Start of Given records
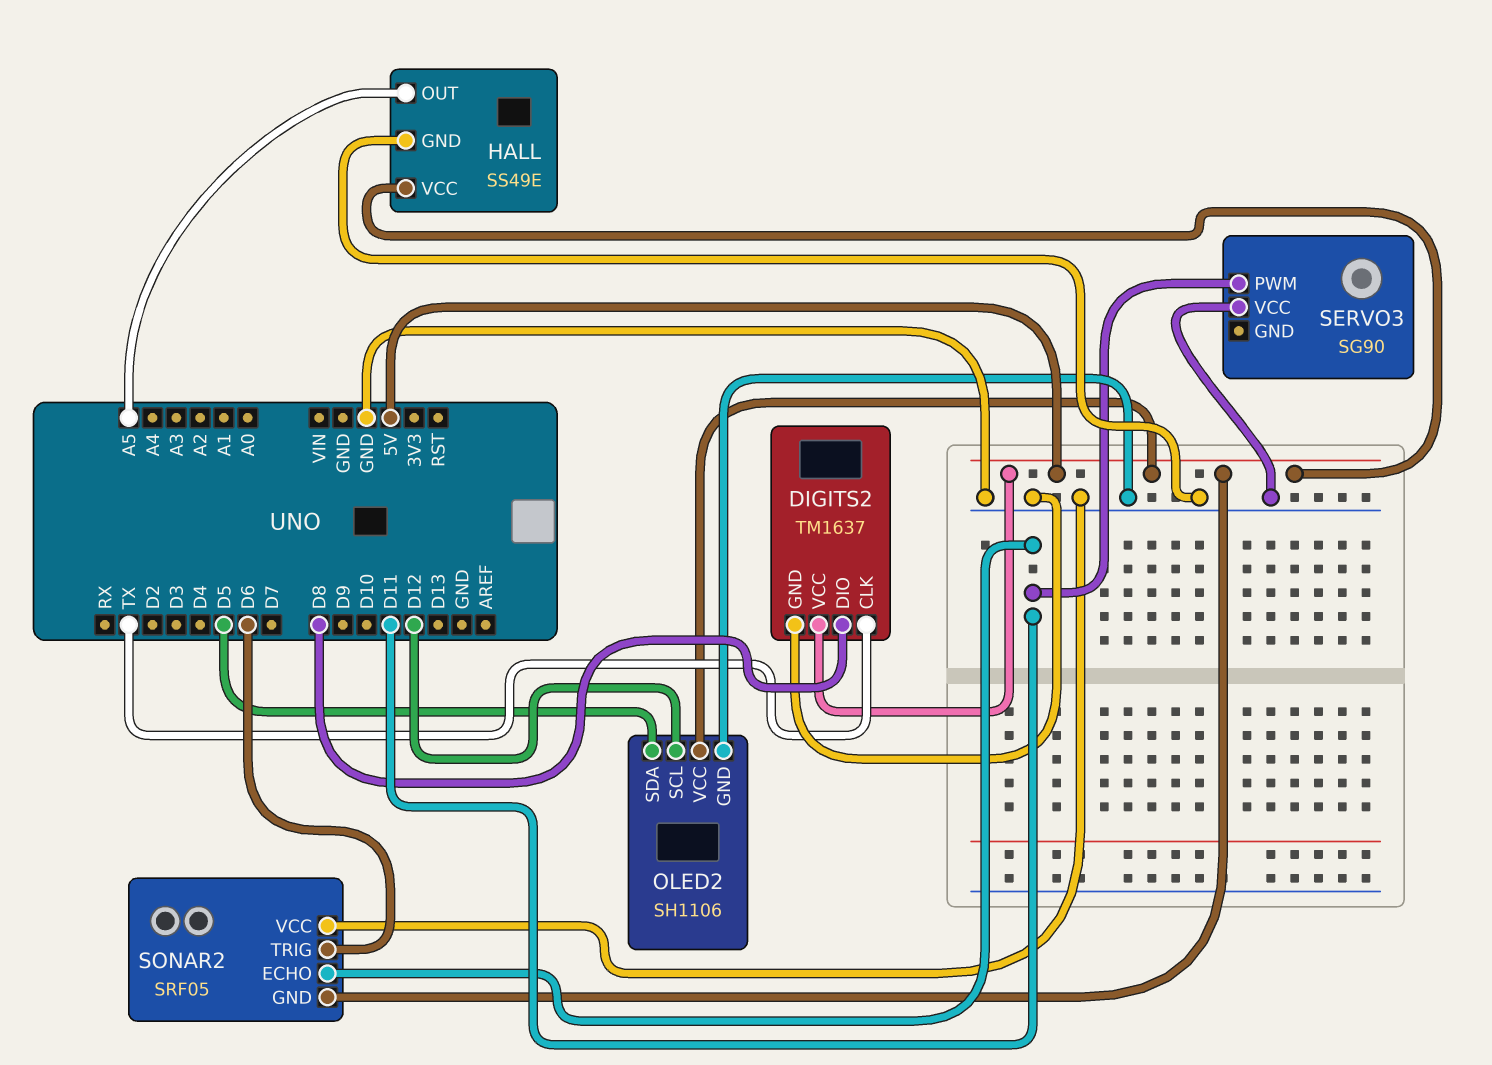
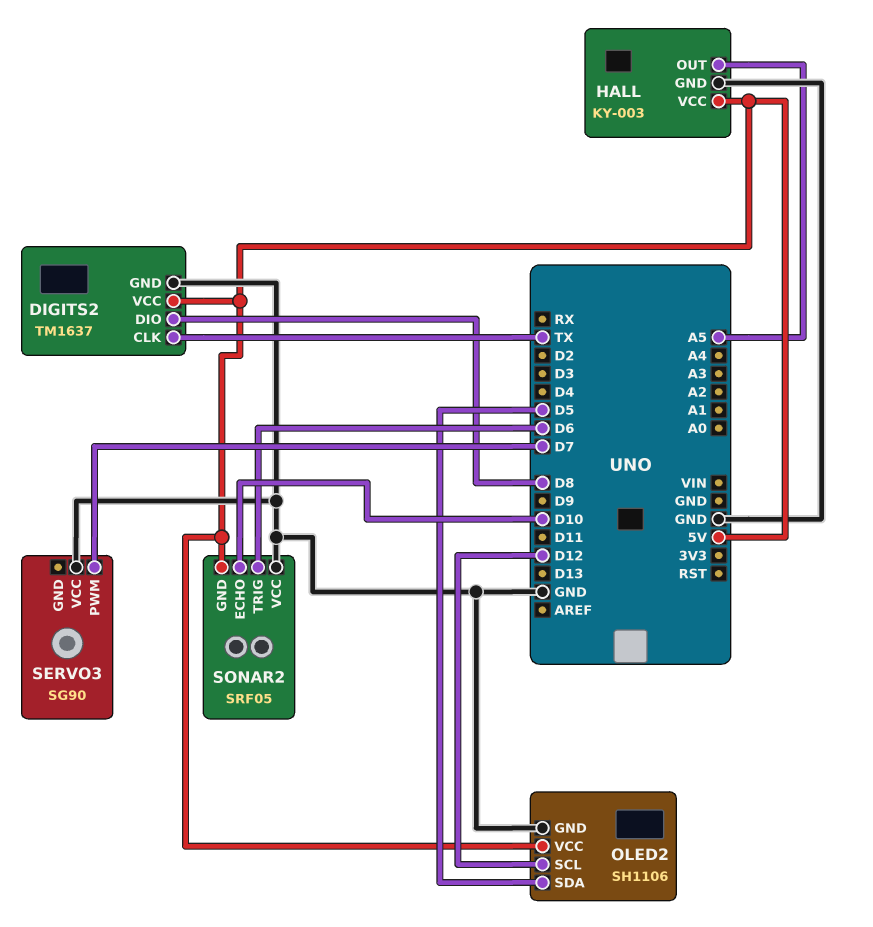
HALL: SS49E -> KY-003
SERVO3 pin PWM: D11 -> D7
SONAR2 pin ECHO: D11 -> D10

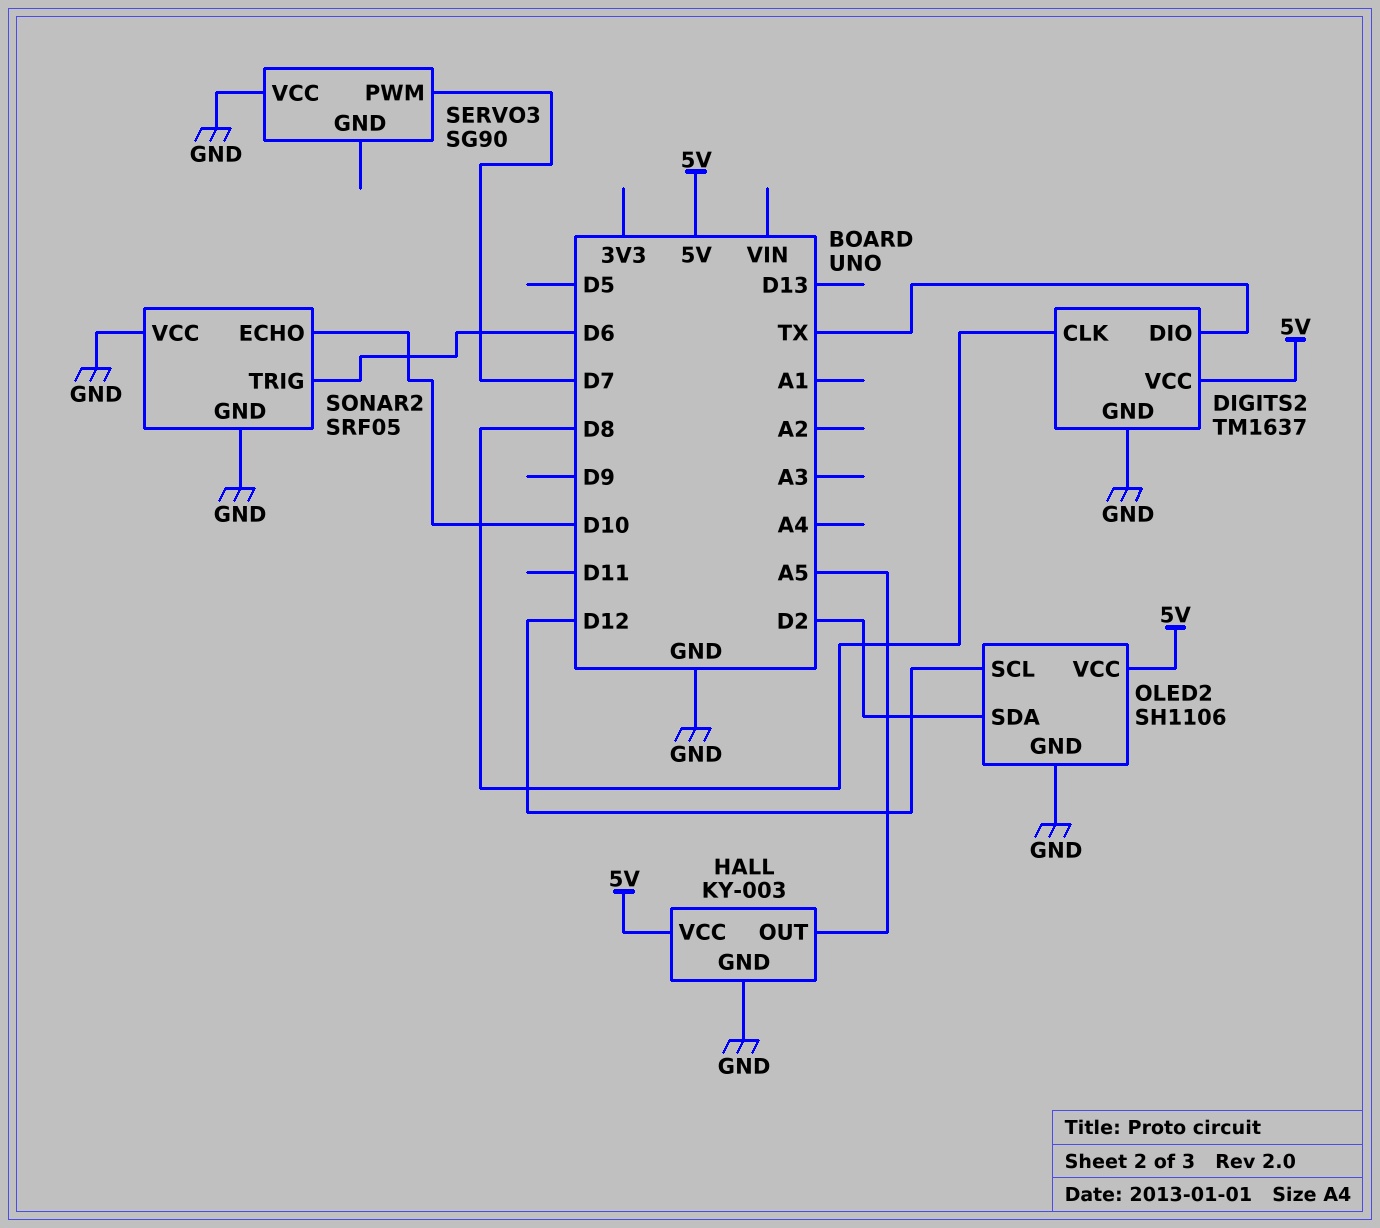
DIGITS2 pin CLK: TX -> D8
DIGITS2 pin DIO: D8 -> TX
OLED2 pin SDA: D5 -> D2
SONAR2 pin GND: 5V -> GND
End of Given records
Start of Given records
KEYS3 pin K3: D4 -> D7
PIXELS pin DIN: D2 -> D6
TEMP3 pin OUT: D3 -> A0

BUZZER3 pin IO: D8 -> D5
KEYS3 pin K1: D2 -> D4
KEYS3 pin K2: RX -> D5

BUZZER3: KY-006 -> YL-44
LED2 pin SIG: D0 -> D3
End of Given records
▶ _The problem_: Starting at the line with "PIXELS pin DIN: D2 -> D6" and ending at the line with "LED2 pin SIG: D0 -> D3", print each line of the listing above exactly, with no other lines.

▶ _Task response_:
PIXELS pin DIN: D2 -> D6
TEMP3 pin OUT: D3 -> A0

BUZZER3 pin IO: D8 -> D5
KEYS3 pin K1: D2 -> D4
KEYS3 pin K2: RX -> D5

BUZZER3: KY-006 -> YL-44
LED2 pin SIG: D0 -> D3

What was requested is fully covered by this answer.